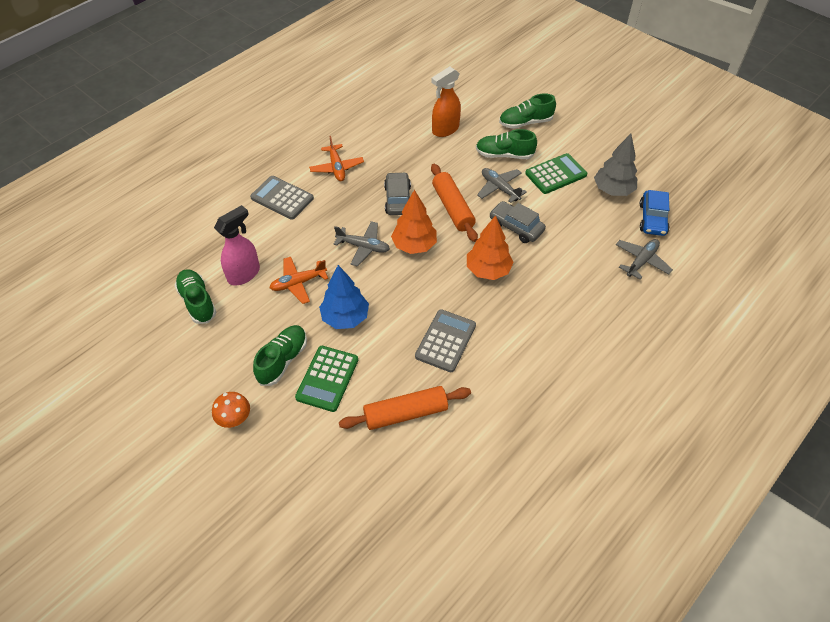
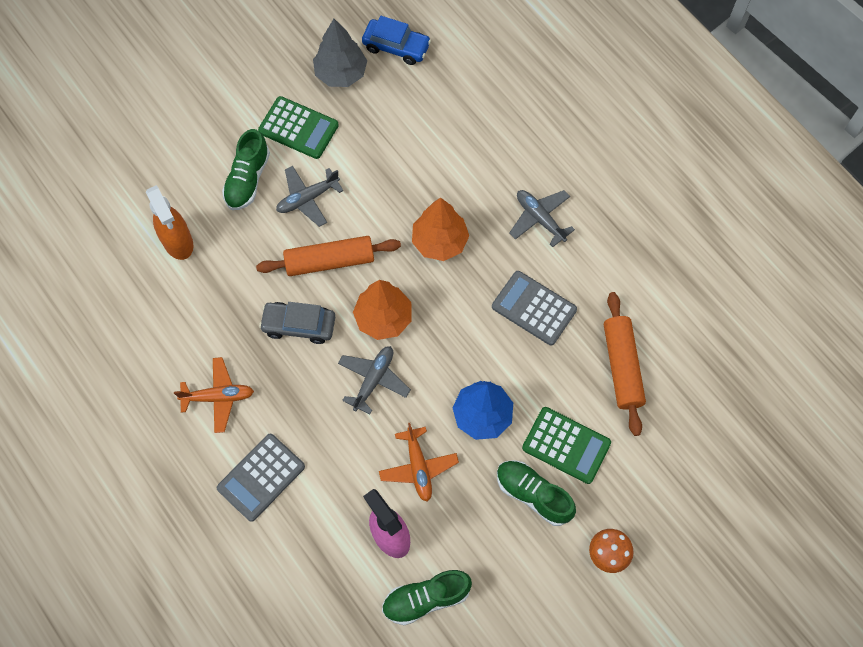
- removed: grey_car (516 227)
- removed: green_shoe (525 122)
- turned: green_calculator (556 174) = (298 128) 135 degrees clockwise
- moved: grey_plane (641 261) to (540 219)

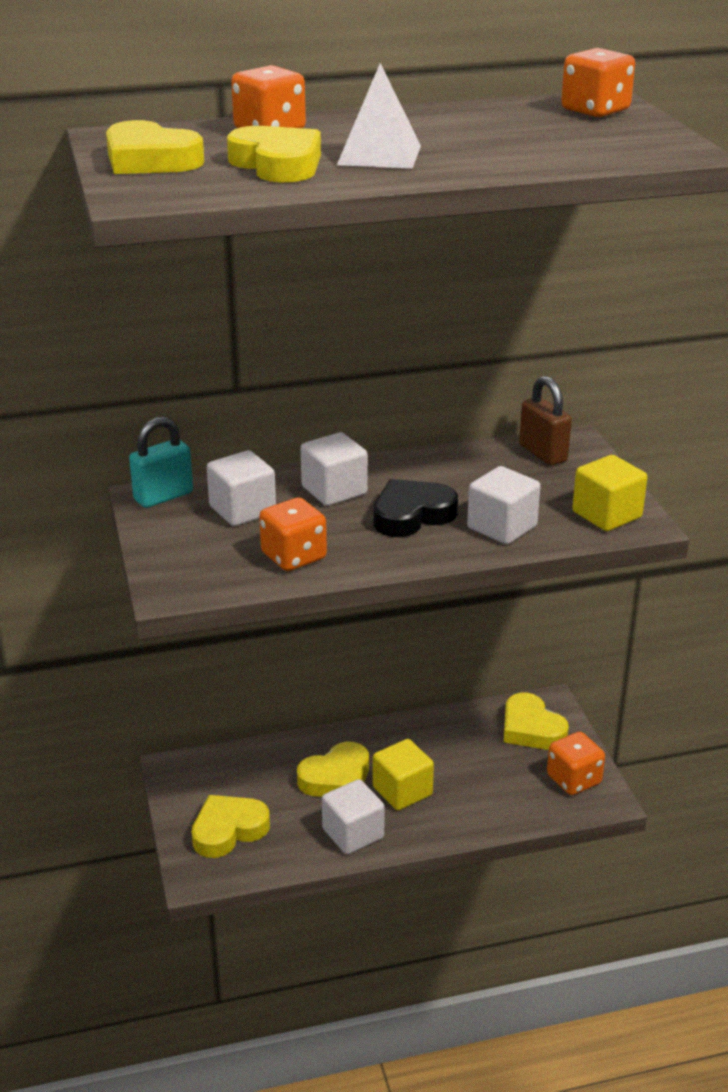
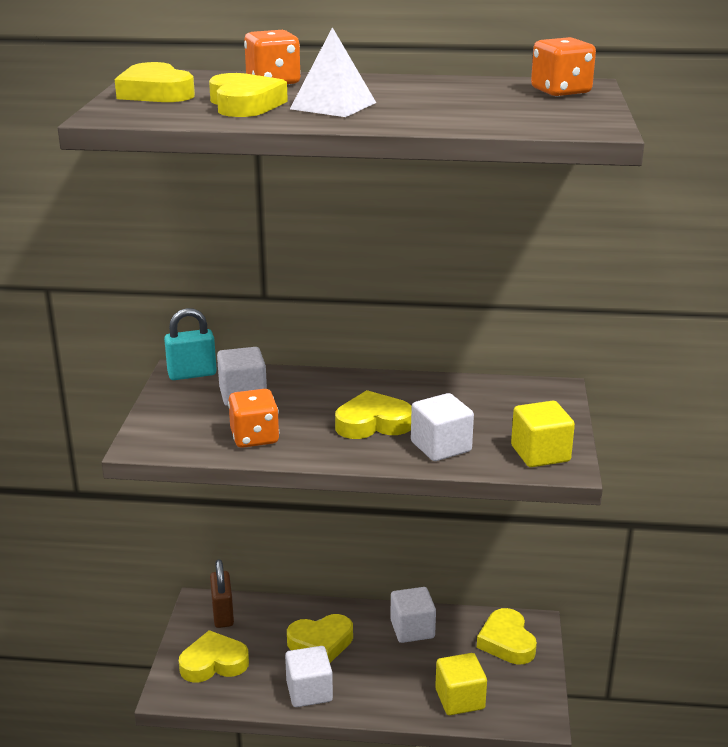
- moved: white_cube (334 490) to (412 629)
- moved: yellow_cube (402 791) to (459 699)
- recoloured: black_heart (412 515) to yellow_heart (373 423)
- moved: brown_padlock (543 453) to (223 614)
- removed: orange_dice (573 780)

• What the exercise asks:
Your answer must be the records above, word for word, with every picture left out.

• Exercise response:
- removed: grey_car (516 227)
- removed: green_shoe (525 122)
- turned: green_calculator (556 174) = (298 128) 135 degrees clockwise
- moved: grey_plane (641 261) to (540 219)

- moved: white_cube (334 490) to (412 629)
- moved: yellow_cube (402 791) to (459 699)
- recoloured: black_heart (412 515) to yellow_heart (373 423)
- moved: brown_padlock (543 453) to (223 614)
- removed: orange_dice (573 780)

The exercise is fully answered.